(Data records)
------------------------------------------------
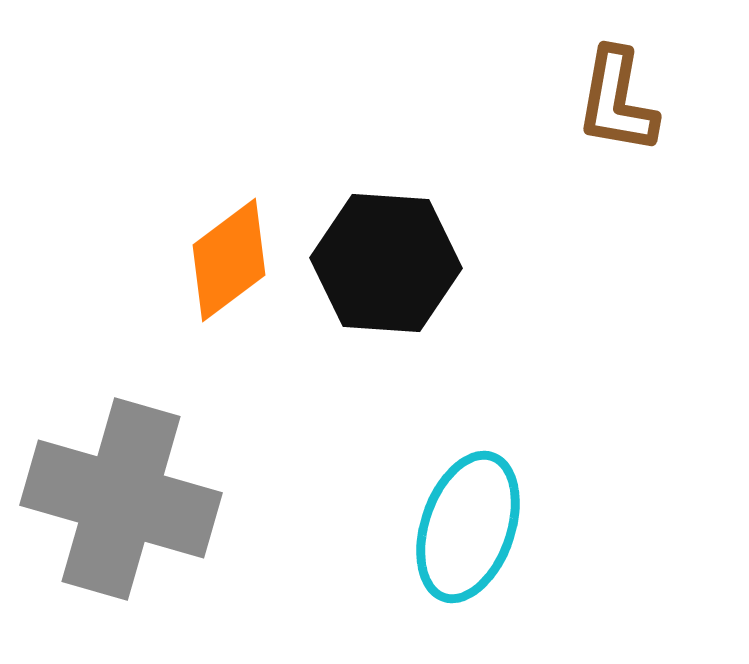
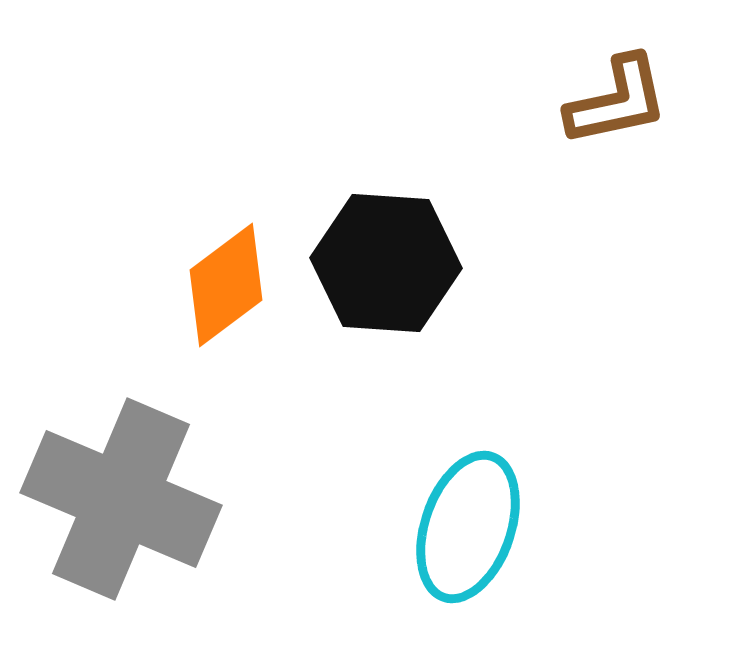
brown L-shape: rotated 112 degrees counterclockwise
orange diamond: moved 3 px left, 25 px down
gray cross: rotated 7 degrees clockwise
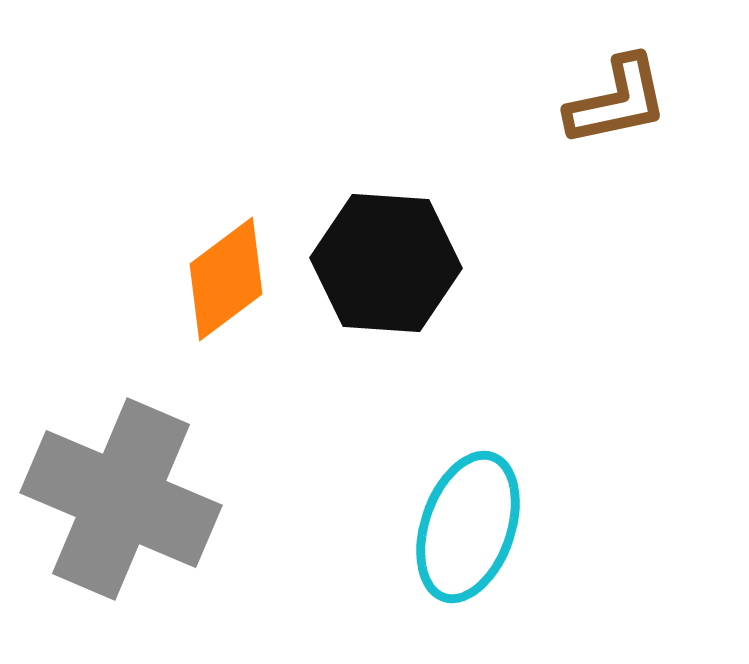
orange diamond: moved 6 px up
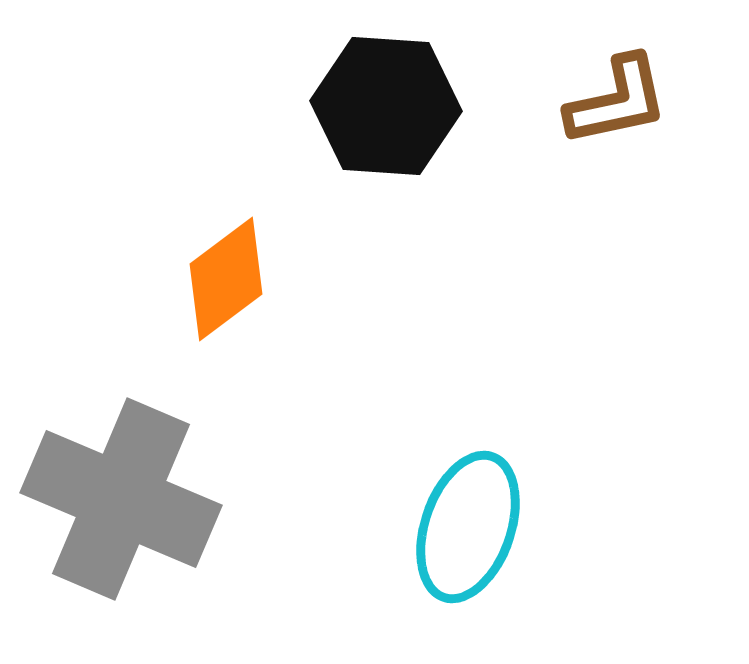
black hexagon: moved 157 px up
------------------------------------------------
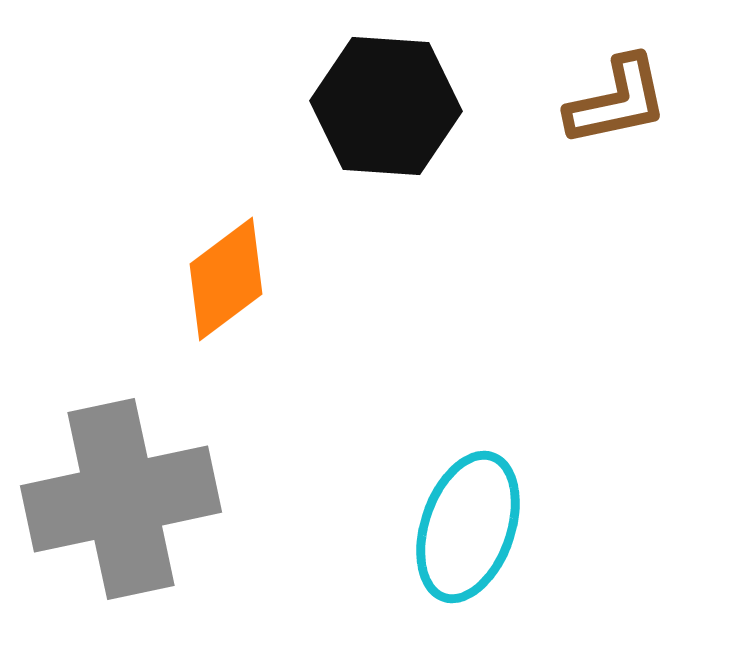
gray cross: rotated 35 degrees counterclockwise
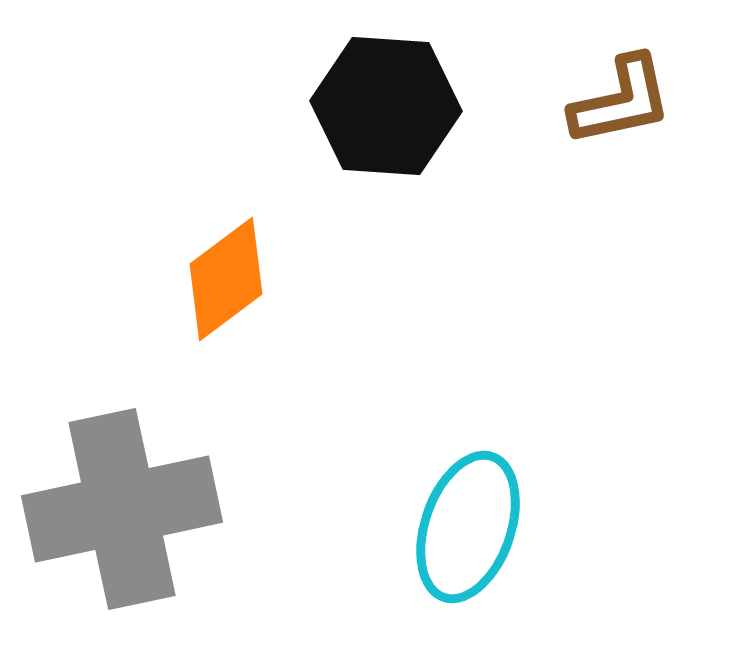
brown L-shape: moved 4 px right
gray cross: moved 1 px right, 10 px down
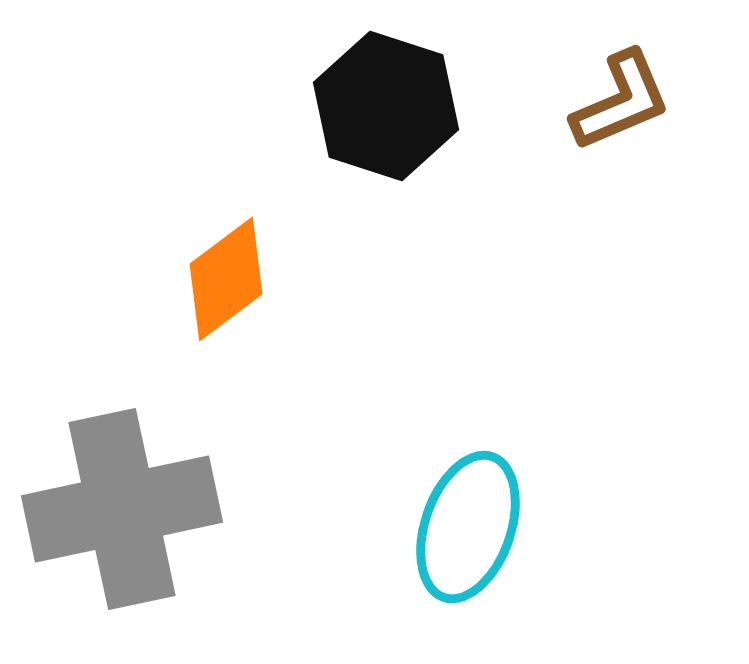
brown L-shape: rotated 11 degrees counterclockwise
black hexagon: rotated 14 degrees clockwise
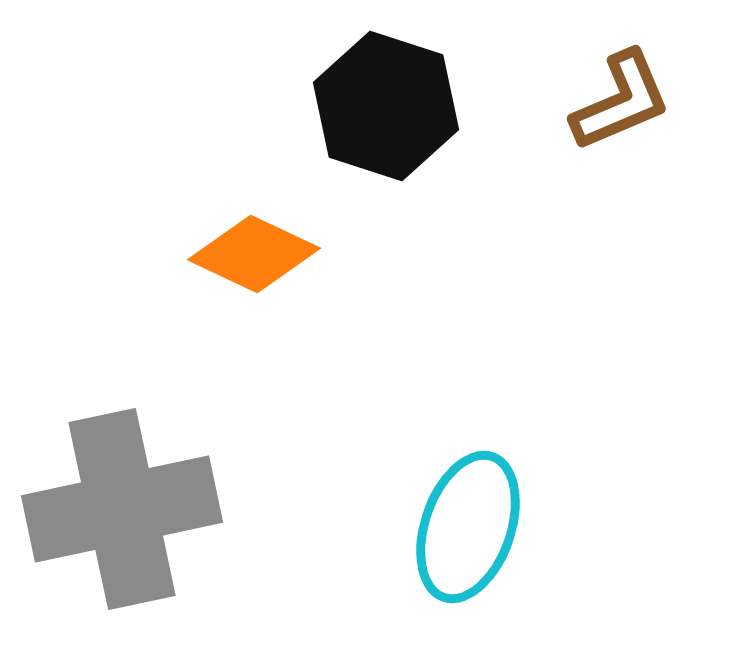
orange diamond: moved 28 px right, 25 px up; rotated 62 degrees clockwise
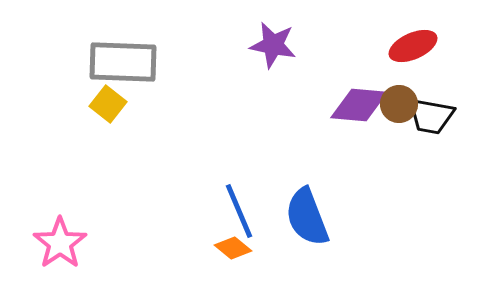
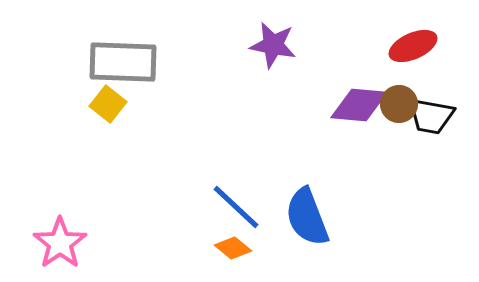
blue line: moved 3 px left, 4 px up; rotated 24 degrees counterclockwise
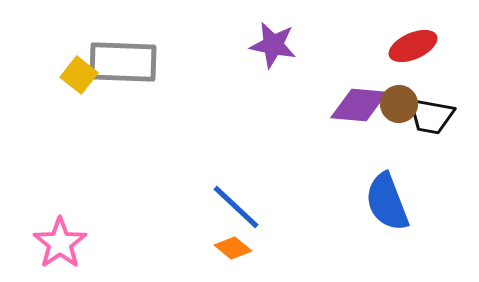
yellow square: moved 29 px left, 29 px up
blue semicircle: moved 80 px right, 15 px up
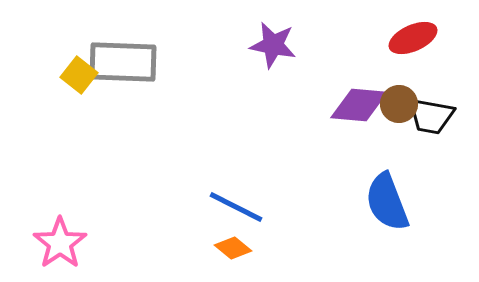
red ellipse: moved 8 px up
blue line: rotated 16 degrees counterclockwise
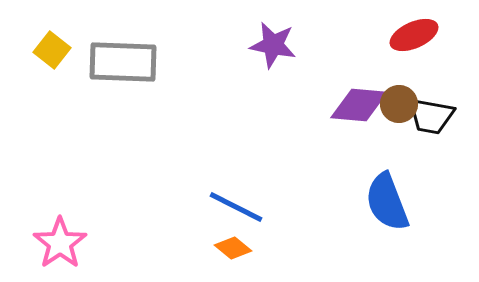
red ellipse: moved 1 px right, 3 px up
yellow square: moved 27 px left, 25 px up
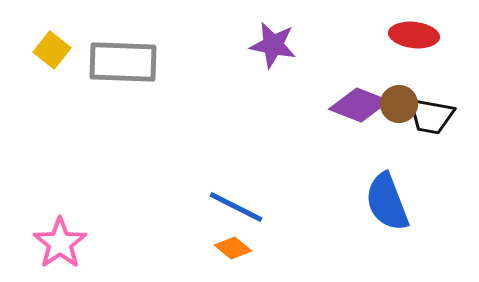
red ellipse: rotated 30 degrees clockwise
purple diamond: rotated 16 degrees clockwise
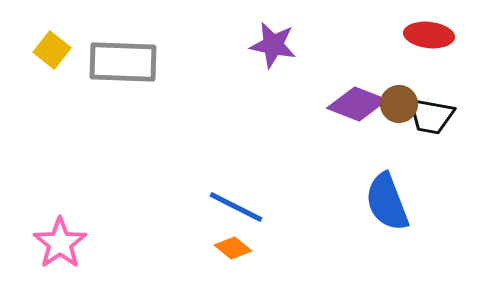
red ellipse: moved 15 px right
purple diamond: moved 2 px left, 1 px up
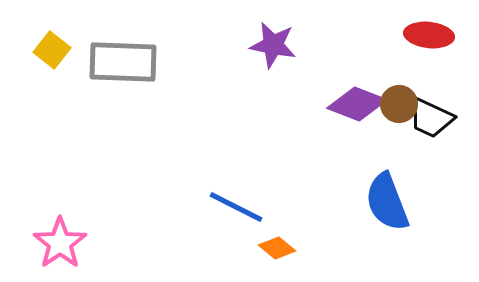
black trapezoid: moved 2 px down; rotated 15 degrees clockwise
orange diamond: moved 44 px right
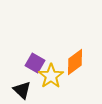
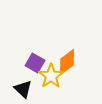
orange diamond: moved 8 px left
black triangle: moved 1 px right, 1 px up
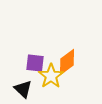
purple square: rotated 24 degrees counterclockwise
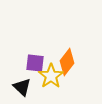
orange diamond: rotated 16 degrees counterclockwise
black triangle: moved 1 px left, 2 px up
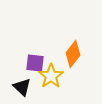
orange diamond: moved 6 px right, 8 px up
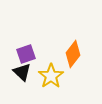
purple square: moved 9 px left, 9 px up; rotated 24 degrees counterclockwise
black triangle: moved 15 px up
------------------------------------------------
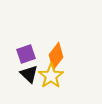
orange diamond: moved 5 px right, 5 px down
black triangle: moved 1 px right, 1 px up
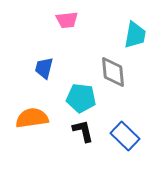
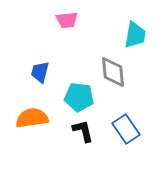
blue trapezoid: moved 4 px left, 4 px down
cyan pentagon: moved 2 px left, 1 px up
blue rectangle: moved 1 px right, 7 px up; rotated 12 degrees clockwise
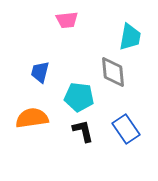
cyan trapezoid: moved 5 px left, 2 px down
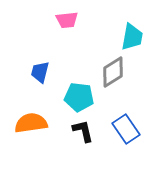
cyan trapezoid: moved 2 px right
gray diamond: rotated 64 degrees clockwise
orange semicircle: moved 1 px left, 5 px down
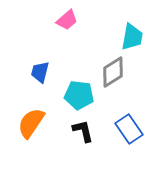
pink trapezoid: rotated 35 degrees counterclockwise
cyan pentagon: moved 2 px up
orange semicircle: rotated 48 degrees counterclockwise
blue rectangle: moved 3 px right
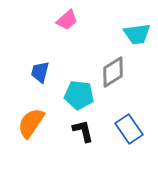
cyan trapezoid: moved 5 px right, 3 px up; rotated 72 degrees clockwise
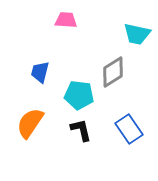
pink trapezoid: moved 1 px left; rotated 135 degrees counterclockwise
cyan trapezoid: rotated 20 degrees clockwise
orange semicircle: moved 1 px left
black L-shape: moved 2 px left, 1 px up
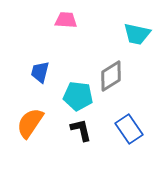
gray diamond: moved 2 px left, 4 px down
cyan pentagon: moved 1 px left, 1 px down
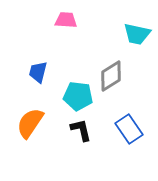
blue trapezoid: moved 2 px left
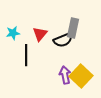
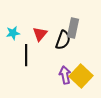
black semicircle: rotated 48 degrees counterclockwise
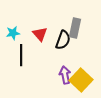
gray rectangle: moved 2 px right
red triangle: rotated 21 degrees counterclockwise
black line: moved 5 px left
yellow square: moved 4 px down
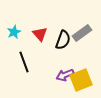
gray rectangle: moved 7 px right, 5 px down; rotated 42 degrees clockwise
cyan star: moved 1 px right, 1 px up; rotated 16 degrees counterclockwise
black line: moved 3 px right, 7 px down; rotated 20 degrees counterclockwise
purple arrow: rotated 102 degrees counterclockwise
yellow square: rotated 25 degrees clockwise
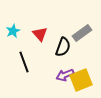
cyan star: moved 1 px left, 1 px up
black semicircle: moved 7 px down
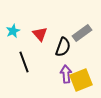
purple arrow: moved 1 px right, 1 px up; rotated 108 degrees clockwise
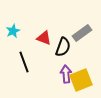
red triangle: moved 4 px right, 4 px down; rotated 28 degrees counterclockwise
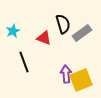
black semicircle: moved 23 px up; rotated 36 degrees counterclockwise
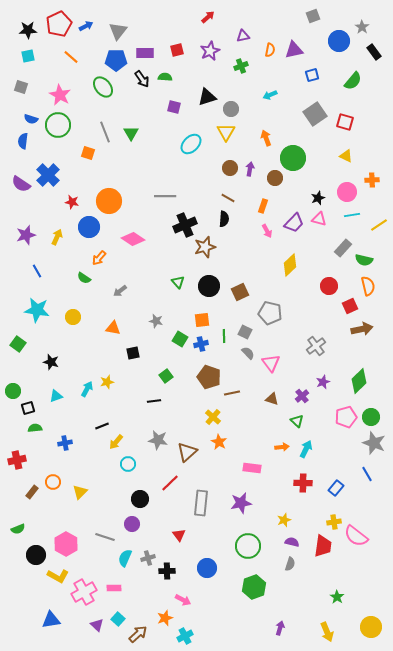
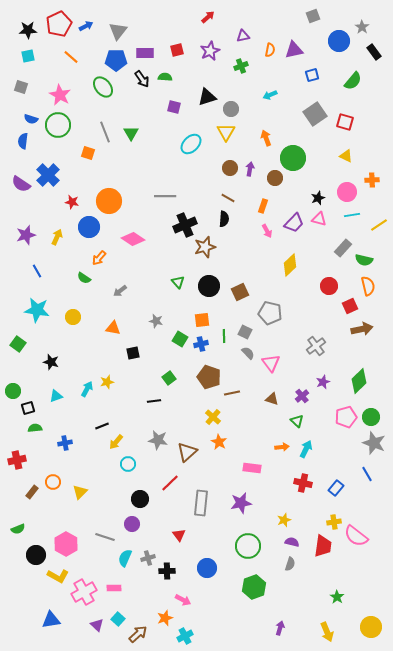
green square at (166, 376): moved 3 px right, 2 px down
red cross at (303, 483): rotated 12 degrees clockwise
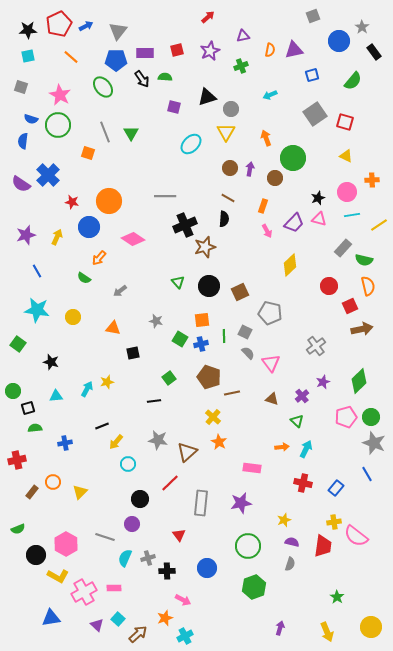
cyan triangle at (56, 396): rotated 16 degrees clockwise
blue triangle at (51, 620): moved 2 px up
------------------------------------------------
EXERCISE DIRECTIONS => Gather every line of the records above that contains the word "arrow", and copy each of those lines out.

EXERCISE RESPONSE =>
purple arrow: rotated 102 degrees counterclockwise
purple arrow: moved 1 px right, 1 px up; rotated 108 degrees clockwise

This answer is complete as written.